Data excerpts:
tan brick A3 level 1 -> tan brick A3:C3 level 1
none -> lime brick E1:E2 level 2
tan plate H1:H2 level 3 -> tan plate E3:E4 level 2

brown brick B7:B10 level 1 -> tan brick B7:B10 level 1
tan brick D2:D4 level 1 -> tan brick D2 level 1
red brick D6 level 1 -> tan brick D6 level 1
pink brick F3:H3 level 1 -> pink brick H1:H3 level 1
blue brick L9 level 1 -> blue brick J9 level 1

...

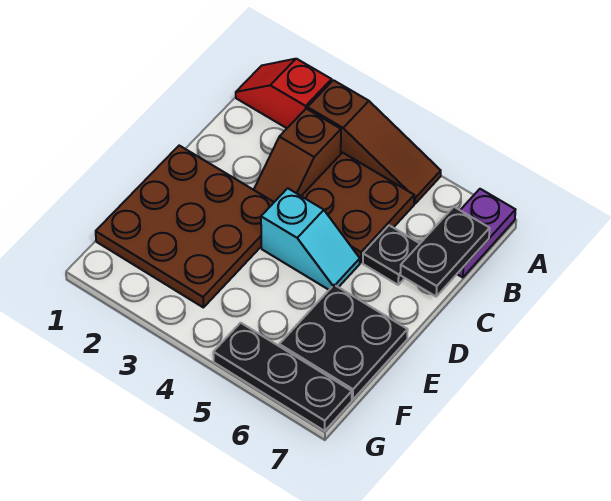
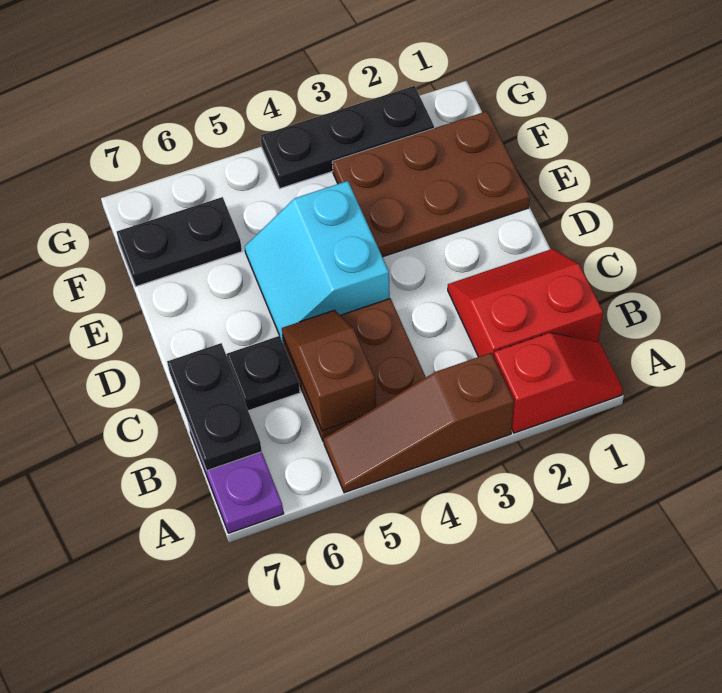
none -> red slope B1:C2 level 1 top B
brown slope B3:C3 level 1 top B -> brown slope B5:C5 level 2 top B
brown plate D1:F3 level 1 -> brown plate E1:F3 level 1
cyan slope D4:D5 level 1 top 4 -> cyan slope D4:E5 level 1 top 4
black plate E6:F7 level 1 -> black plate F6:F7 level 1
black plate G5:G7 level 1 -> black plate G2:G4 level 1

...

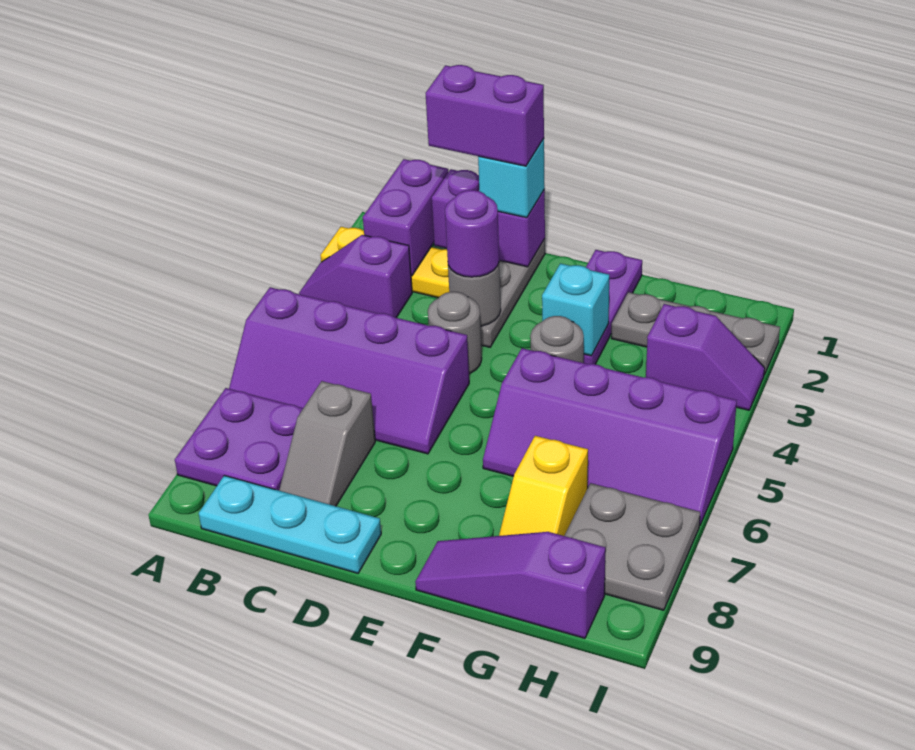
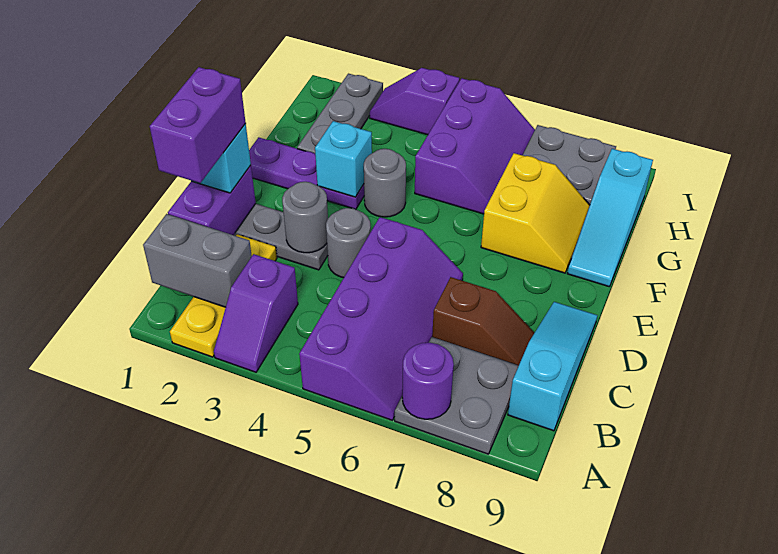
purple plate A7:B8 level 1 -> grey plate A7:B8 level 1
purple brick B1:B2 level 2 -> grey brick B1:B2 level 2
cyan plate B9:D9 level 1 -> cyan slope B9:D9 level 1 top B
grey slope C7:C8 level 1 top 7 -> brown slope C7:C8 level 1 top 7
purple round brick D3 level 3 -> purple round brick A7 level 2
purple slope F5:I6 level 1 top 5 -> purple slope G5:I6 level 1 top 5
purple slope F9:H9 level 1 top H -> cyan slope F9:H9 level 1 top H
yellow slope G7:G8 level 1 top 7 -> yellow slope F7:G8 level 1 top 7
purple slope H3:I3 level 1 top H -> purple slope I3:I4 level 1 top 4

**WORK INSTRUCTION:** When a line among the entries contains "cyan", pull that line out.

**ANSWER AREA:**
cyan slope D4:D5 level 1 top 4 -> cyan slope D4:E5 level 1 top 4
cyan plate B9:D9 level 1 -> cyan slope B9:D9 level 1 top B
purple slope F9:H9 level 1 top H -> cyan slope F9:H9 level 1 top H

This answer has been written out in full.